- _The task_: Below is a set of entries. Reproduce exactly the lines from the one containing "grey teapot: [509,169,596,246]" through the end, both included.

[Records from a collection]
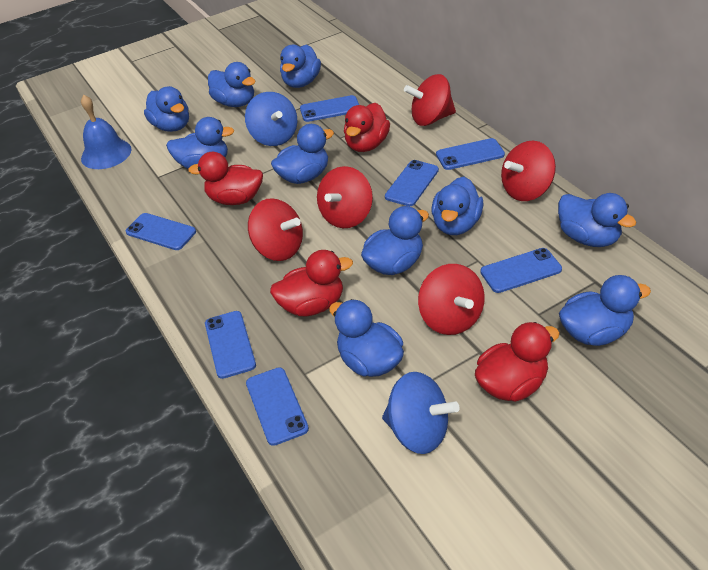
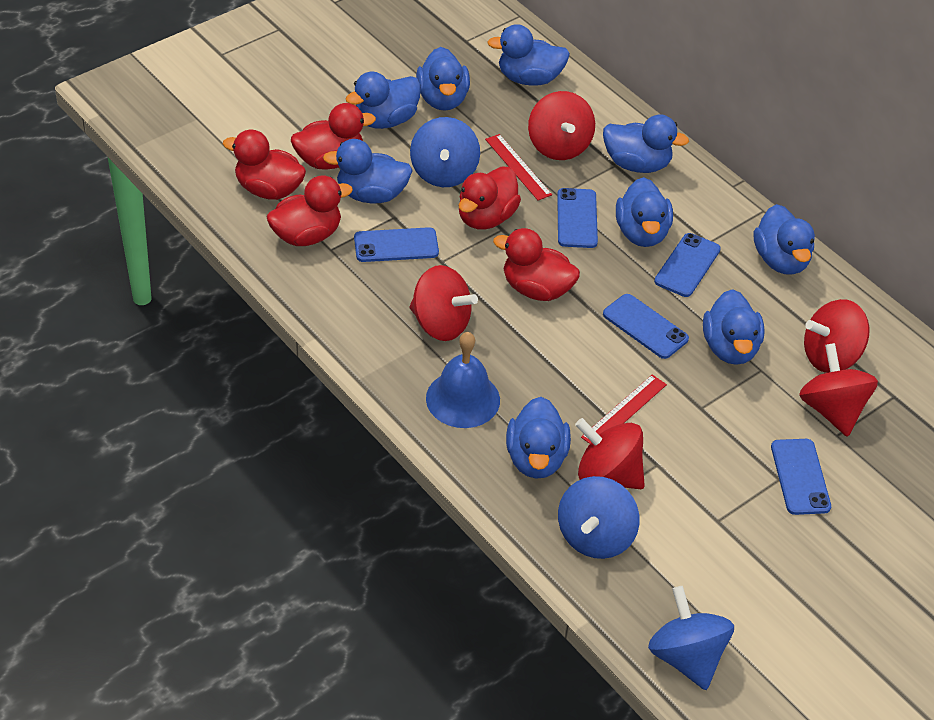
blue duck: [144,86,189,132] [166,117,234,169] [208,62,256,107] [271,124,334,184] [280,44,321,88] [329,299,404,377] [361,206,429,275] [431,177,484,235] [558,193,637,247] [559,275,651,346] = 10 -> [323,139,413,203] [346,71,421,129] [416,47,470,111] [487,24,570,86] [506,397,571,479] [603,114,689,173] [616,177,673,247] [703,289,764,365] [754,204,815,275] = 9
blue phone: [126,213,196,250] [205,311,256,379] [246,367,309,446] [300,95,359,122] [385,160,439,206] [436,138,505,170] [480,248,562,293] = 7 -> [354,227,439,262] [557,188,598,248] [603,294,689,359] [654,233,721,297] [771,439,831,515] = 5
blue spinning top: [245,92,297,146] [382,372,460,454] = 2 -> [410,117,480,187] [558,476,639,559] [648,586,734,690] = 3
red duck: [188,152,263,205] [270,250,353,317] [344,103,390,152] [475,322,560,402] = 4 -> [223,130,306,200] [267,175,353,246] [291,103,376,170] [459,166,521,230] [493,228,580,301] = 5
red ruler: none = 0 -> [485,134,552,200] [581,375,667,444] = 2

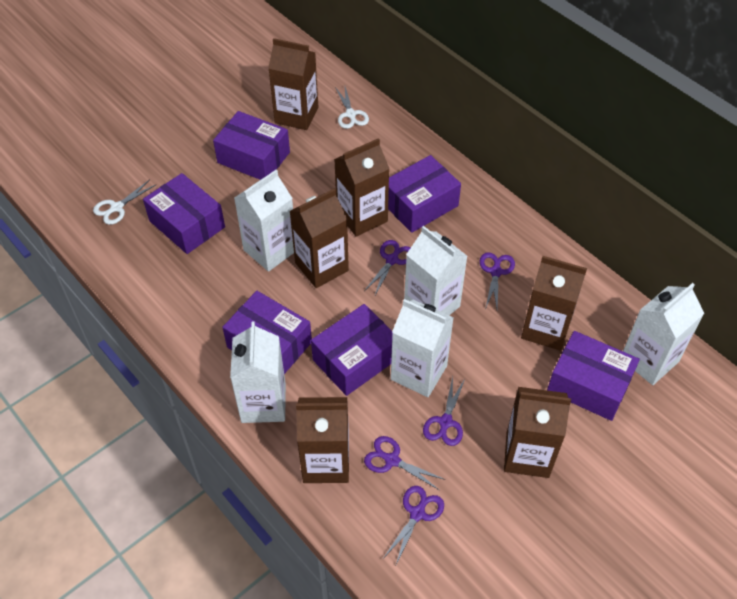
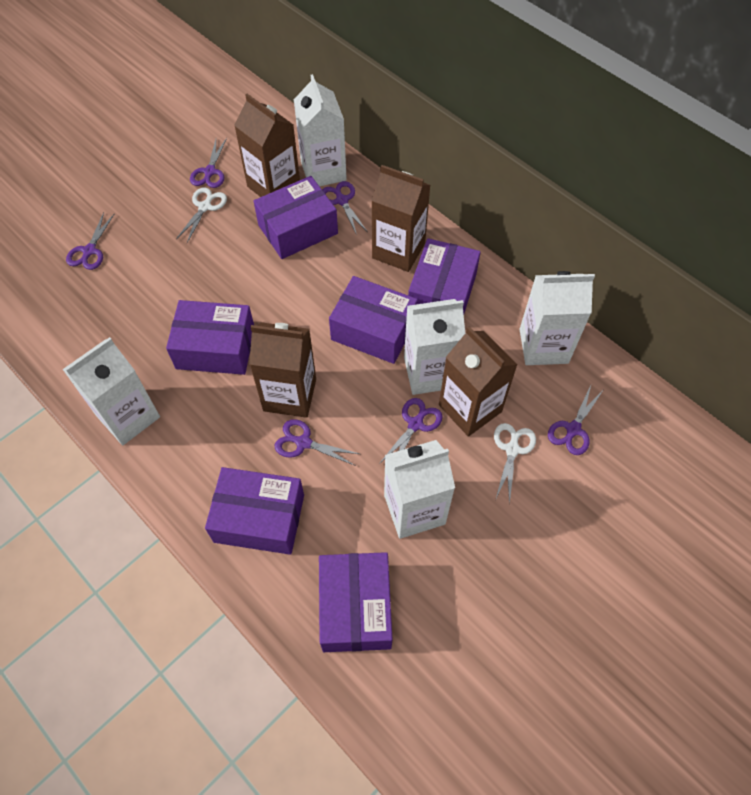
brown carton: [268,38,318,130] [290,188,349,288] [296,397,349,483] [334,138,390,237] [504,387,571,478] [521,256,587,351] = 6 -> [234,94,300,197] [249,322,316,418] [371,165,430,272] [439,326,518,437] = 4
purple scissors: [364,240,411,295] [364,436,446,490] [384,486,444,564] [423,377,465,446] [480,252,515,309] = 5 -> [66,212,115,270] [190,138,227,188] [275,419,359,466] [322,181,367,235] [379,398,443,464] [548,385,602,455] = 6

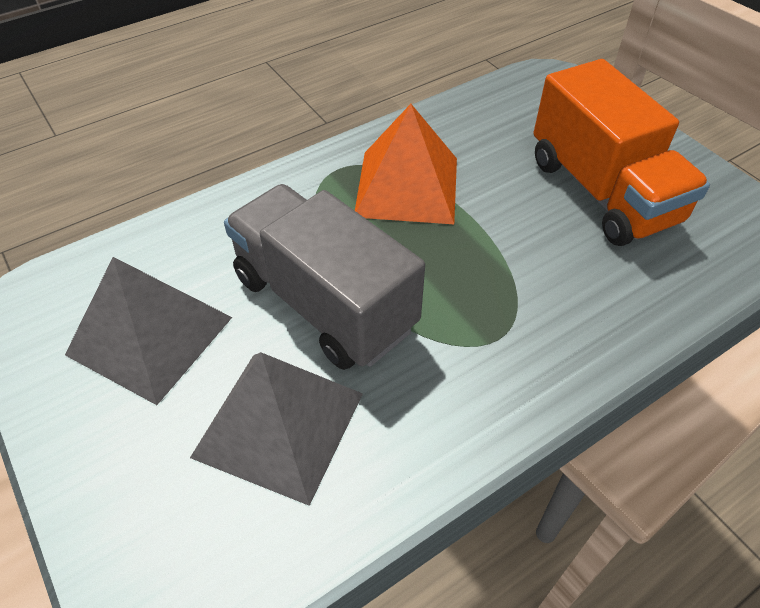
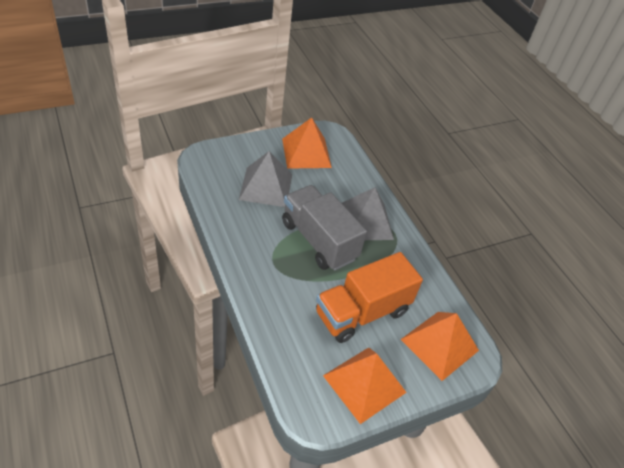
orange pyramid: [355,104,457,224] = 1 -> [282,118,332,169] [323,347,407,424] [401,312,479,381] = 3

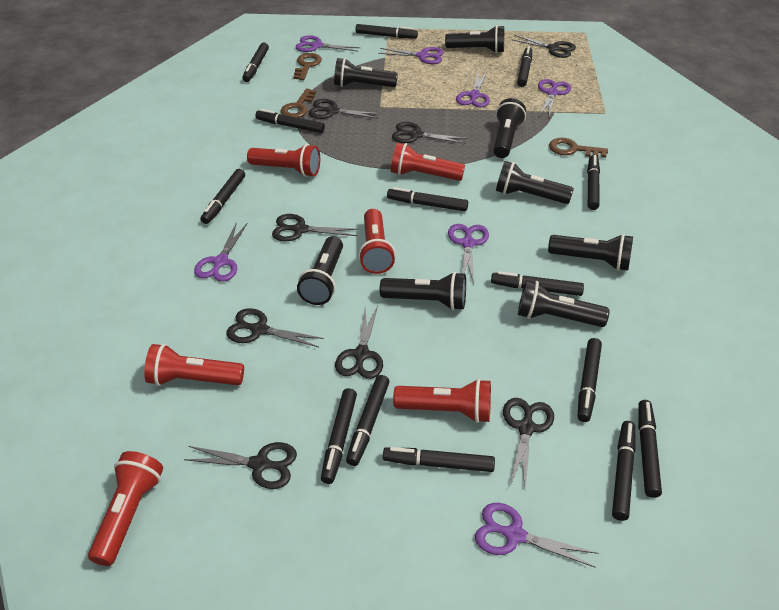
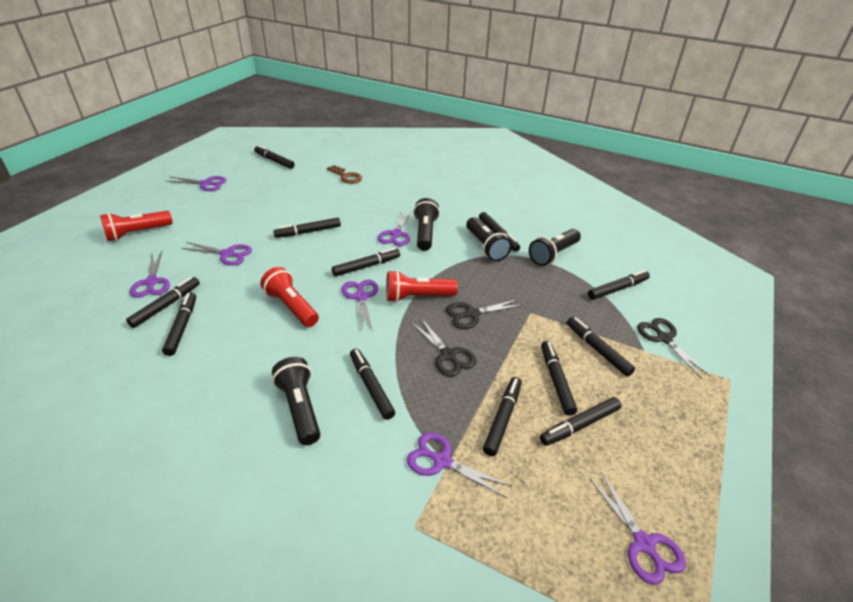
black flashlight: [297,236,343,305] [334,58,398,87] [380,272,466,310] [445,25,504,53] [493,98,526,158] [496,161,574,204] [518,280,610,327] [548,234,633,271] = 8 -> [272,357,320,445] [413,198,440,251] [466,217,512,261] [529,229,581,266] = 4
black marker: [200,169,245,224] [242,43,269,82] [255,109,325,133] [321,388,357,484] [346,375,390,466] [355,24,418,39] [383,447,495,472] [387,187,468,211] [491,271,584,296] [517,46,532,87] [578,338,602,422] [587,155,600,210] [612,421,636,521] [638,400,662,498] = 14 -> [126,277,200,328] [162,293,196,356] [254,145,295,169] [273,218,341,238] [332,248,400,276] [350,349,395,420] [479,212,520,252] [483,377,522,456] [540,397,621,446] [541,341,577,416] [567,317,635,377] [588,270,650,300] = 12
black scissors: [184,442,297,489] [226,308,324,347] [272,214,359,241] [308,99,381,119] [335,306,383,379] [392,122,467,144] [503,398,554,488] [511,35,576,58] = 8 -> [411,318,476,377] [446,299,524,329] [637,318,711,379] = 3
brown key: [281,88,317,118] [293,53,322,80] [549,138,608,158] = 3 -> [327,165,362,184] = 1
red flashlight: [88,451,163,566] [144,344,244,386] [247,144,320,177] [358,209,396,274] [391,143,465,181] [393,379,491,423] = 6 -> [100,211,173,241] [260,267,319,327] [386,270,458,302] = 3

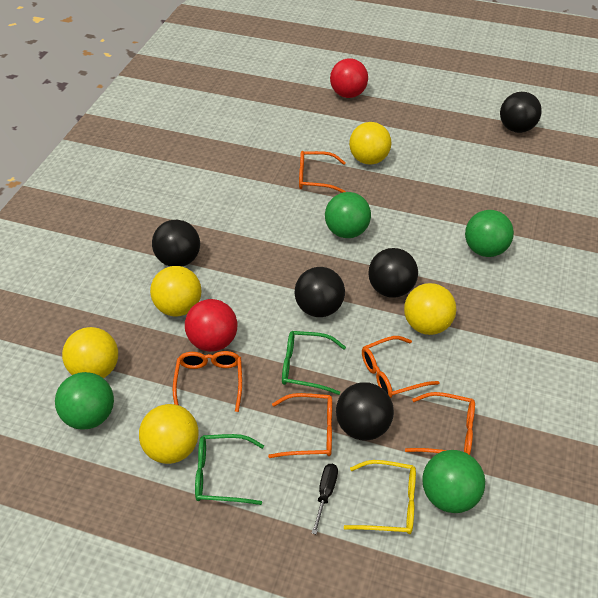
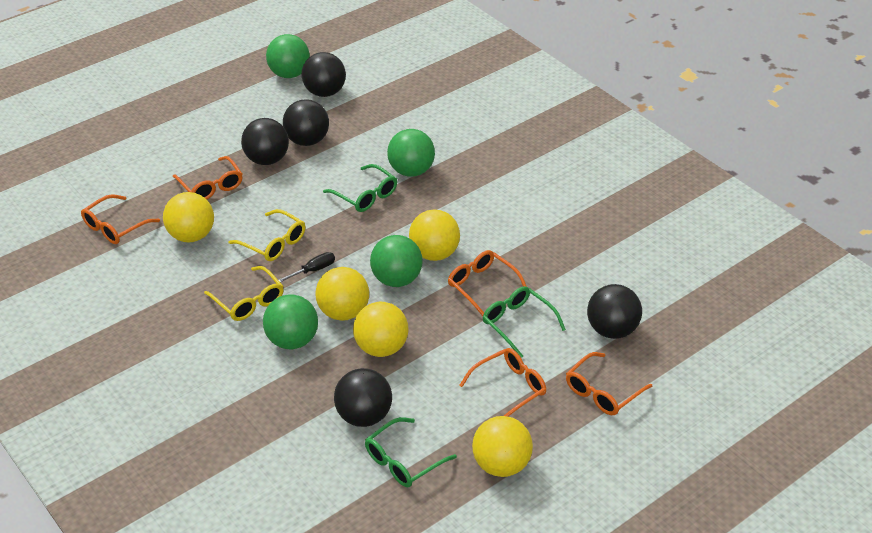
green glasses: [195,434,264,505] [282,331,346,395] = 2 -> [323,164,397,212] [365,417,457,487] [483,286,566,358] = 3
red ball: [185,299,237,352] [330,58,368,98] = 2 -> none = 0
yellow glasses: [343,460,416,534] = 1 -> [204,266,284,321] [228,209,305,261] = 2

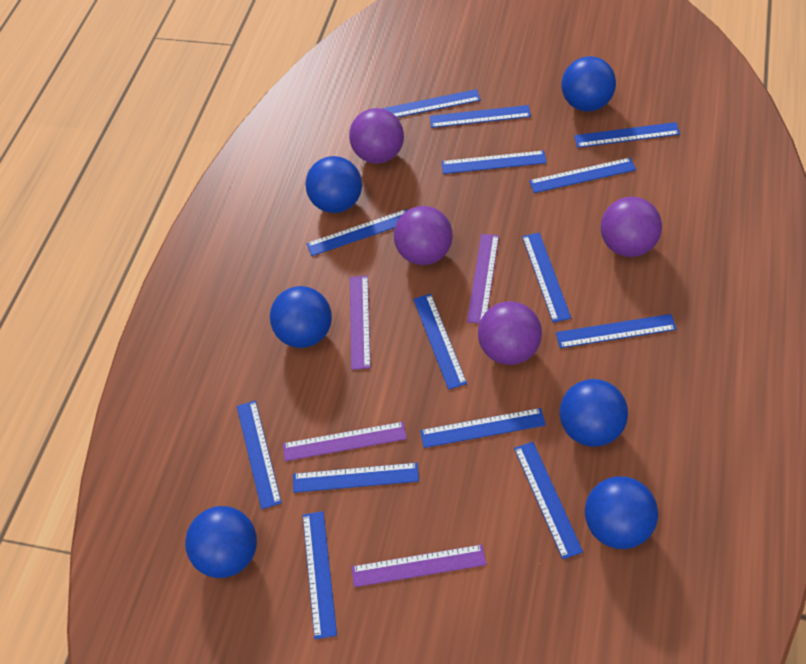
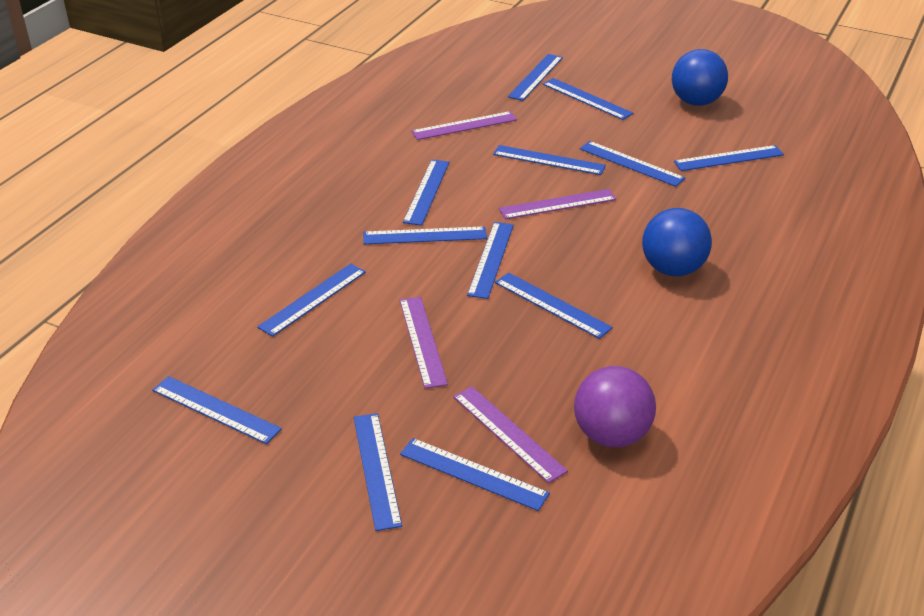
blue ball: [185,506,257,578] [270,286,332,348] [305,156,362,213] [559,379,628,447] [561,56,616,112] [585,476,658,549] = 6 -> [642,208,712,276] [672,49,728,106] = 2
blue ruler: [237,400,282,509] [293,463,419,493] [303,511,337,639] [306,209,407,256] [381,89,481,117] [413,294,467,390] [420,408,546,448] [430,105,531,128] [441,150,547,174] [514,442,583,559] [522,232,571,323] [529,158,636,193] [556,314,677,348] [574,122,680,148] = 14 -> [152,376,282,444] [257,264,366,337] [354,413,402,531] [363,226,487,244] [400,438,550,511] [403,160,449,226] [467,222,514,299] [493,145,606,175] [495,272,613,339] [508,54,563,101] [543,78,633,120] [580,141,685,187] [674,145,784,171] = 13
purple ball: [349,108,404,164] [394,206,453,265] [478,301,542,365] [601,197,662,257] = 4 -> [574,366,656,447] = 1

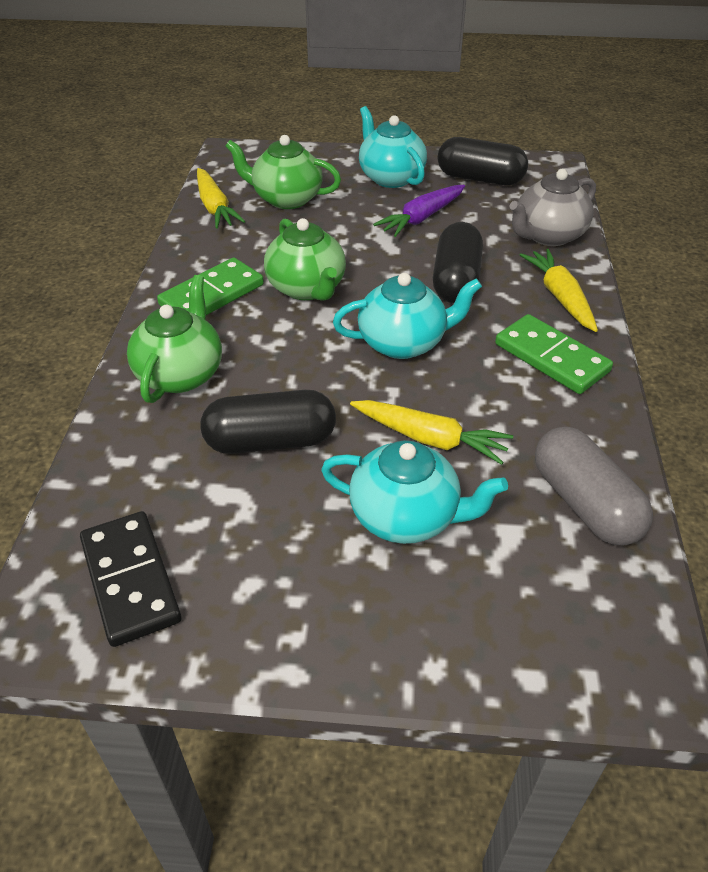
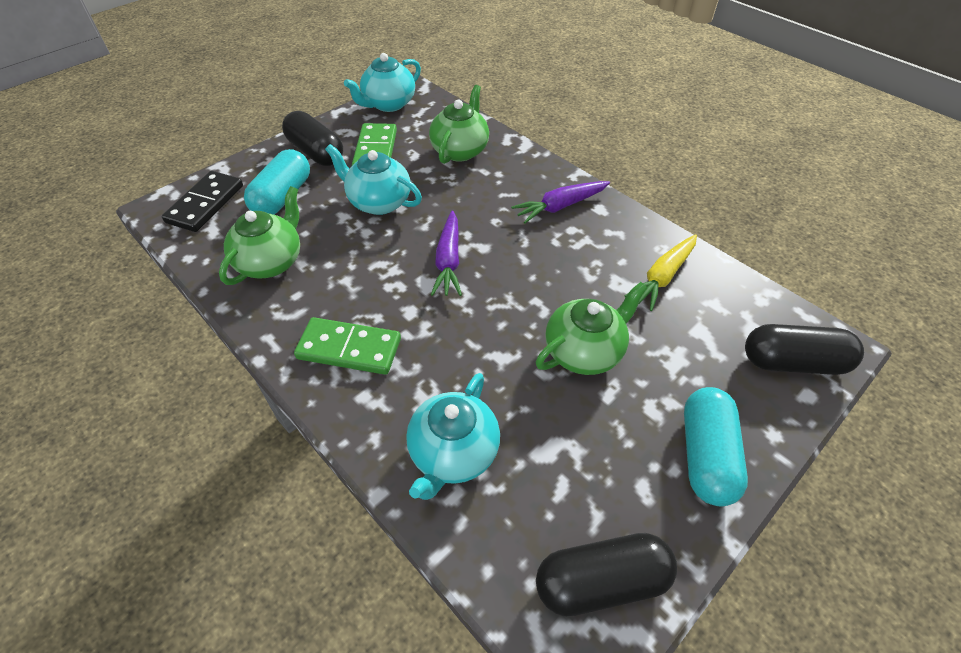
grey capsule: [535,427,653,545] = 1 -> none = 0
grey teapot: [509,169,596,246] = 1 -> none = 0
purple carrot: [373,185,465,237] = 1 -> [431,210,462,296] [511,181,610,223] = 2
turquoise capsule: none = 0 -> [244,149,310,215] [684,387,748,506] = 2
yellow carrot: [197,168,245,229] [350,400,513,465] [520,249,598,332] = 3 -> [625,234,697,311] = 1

- _Response area_:
grey teapot: [509,169,596,246] = 1 -> none = 0
purple carrot: [373,185,465,237] = 1 -> [431,210,462,296] [511,181,610,223] = 2
turquoise capsule: none = 0 -> [244,149,310,215] [684,387,748,506] = 2
yellow carrot: [197,168,245,229] [350,400,513,465] [520,249,598,332] = 3 -> [625,234,697,311] = 1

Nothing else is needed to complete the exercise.